#### Data for this task
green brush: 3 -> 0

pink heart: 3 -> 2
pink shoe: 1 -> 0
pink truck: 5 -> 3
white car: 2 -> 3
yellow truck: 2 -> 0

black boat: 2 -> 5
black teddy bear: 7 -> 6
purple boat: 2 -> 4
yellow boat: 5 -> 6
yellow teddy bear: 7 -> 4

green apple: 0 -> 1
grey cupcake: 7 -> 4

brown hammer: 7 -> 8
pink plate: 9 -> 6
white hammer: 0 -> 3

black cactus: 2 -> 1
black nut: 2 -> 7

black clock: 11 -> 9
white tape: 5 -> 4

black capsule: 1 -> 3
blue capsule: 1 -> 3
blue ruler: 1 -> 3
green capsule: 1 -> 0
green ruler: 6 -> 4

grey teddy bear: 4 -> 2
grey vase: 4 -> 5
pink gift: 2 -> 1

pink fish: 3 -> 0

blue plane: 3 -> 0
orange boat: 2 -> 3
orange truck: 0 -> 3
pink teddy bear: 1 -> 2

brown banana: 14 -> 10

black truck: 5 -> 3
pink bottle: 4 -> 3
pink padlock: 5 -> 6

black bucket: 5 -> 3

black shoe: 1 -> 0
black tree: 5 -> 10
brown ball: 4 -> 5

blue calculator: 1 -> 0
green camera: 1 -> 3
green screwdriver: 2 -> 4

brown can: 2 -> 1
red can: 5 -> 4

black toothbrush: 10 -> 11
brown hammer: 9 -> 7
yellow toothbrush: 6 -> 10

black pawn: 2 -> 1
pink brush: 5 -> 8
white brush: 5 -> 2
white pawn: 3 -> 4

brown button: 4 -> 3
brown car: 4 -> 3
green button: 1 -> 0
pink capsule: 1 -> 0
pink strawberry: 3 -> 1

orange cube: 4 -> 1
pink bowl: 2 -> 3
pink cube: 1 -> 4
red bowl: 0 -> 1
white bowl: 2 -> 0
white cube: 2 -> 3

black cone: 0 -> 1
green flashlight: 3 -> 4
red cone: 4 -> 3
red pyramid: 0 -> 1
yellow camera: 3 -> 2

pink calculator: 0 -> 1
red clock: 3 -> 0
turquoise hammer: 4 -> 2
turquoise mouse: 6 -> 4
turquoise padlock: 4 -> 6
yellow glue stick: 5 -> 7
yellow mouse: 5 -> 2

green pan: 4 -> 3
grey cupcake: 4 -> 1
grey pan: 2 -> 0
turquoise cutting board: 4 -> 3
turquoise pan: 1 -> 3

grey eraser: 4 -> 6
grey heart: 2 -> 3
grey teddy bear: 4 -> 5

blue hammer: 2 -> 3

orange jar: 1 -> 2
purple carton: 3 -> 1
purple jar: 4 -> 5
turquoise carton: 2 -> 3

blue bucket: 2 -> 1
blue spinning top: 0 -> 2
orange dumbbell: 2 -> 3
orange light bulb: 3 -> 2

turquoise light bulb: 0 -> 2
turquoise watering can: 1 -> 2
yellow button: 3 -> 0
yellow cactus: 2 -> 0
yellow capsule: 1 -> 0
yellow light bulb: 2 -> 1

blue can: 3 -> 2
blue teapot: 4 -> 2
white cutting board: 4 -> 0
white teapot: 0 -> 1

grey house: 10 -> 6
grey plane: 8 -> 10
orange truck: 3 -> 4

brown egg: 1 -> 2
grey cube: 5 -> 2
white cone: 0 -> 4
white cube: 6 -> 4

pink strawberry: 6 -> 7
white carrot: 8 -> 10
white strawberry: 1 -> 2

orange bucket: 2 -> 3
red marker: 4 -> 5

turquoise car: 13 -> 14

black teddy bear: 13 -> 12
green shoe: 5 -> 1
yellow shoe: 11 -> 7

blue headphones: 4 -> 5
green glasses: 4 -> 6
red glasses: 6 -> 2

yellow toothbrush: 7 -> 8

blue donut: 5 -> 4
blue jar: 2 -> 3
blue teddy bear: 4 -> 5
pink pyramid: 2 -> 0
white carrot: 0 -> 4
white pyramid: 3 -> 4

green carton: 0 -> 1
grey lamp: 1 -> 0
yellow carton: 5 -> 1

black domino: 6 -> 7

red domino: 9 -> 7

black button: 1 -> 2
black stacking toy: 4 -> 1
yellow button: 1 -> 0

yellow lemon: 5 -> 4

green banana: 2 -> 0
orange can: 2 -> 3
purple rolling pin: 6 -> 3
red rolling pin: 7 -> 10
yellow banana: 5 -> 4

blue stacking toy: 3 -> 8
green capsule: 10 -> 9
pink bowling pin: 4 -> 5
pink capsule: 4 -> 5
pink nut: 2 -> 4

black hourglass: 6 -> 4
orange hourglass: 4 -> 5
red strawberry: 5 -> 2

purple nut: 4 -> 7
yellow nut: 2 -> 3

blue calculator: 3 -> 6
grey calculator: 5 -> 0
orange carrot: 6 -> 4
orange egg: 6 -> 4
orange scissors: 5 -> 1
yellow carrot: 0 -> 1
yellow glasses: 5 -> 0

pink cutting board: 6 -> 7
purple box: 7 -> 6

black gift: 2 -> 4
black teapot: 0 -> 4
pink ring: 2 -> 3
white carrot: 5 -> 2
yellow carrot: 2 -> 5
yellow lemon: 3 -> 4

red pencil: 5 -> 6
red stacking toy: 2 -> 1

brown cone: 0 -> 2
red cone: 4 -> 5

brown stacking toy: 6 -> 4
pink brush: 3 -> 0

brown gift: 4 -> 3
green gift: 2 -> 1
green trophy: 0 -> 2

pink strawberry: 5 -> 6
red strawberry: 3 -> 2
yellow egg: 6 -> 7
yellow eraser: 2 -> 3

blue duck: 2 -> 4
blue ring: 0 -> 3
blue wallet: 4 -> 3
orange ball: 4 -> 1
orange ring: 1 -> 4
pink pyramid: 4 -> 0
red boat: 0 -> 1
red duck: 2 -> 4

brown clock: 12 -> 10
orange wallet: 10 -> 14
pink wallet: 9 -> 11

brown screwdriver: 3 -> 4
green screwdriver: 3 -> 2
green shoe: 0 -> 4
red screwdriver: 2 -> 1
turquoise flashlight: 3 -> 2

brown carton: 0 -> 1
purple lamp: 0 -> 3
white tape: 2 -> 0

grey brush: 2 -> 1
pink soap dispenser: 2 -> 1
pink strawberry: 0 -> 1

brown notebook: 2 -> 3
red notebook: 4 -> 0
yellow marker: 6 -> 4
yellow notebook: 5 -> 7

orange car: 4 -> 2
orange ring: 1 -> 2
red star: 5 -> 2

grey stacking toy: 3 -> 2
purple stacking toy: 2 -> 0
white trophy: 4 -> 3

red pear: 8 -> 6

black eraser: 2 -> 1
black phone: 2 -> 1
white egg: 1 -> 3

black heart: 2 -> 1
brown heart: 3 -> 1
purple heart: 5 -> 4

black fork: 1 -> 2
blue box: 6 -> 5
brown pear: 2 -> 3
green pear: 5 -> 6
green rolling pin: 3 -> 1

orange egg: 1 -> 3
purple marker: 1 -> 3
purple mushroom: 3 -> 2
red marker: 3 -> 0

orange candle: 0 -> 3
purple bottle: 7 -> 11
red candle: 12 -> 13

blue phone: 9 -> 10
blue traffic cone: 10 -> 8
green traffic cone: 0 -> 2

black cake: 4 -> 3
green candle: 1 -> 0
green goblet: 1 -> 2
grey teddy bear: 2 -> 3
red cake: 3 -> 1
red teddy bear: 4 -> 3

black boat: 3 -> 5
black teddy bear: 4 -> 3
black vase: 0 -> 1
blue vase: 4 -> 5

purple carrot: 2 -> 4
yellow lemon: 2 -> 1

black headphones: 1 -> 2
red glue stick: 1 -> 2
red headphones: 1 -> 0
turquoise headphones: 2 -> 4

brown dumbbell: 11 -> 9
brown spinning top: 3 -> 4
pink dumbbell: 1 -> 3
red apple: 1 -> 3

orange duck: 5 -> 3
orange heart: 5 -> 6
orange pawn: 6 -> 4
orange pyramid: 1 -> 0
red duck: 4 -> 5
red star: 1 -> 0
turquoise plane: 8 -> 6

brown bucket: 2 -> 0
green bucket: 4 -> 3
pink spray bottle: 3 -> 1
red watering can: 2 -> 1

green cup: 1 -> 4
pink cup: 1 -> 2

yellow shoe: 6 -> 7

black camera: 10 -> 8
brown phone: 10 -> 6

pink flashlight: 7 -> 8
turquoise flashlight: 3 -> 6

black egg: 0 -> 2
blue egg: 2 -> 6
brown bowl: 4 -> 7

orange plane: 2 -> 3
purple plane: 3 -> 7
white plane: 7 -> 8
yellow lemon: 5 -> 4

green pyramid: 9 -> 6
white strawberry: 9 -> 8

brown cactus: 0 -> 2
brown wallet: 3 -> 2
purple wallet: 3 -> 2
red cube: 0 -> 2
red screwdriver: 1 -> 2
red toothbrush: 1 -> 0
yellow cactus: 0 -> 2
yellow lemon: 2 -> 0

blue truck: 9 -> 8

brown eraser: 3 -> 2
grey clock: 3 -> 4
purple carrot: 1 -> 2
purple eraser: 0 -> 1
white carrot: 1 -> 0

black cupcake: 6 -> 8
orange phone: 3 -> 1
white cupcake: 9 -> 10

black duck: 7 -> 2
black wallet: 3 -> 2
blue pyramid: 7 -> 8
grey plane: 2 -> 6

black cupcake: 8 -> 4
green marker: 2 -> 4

#### To do
In your answer, include only the lines above starting at the line that holds "black bucket: 5 -> 3" and ending at the line that holds "white teapot: 0 -> 1", copied exactly.

#### Reply to the task
black bucket: 5 -> 3

black shoe: 1 -> 0
black tree: 5 -> 10
brown ball: 4 -> 5

blue calculator: 1 -> 0
green camera: 1 -> 3
green screwdriver: 2 -> 4

brown can: 2 -> 1
red can: 5 -> 4

black toothbrush: 10 -> 11
brown hammer: 9 -> 7
yellow toothbrush: 6 -> 10

black pawn: 2 -> 1
pink brush: 5 -> 8
white brush: 5 -> 2
white pawn: 3 -> 4

brown button: 4 -> 3
brown car: 4 -> 3
green button: 1 -> 0
pink capsule: 1 -> 0
pink strawberry: 3 -> 1

orange cube: 4 -> 1
pink bowl: 2 -> 3
pink cube: 1 -> 4
red bowl: 0 -> 1
white bowl: 2 -> 0
white cube: 2 -> 3

black cone: 0 -> 1
green flashlight: 3 -> 4
red cone: 4 -> 3
red pyramid: 0 -> 1
yellow camera: 3 -> 2

pink calculator: 0 -> 1
red clock: 3 -> 0
turquoise hammer: 4 -> 2
turquoise mouse: 6 -> 4
turquoise padlock: 4 -> 6
yellow glue stick: 5 -> 7
yellow mouse: 5 -> 2

green pan: 4 -> 3
grey cupcake: 4 -> 1
grey pan: 2 -> 0
turquoise cutting board: 4 -> 3
turquoise pan: 1 -> 3

grey eraser: 4 -> 6
grey heart: 2 -> 3
grey teddy bear: 4 -> 5

blue hammer: 2 -> 3

orange jar: 1 -> 2
purple carton: 3 -> 1
purple jar: 4 -> 5
turquoise carton: 2 -> 3

blue bucket: 2 -> 1
blue spinning top: 0 -> 2
orange dumbbell: 2 -> 3
orange light bulb: 3 -> 2

turquoise light bulb: 0 -> 2
turquoise watering can: 1 -> 2
yellow button: 3 -> 0
yellow cactus: 2 -> 0
yellow capsule: 1 -> 0
yellow light bulb: 2 -> 1

blue can: 3 -> 2
blue teapot: 4 -> 2
white cutting board: 4 -> 0
white teapot: 0 -> 1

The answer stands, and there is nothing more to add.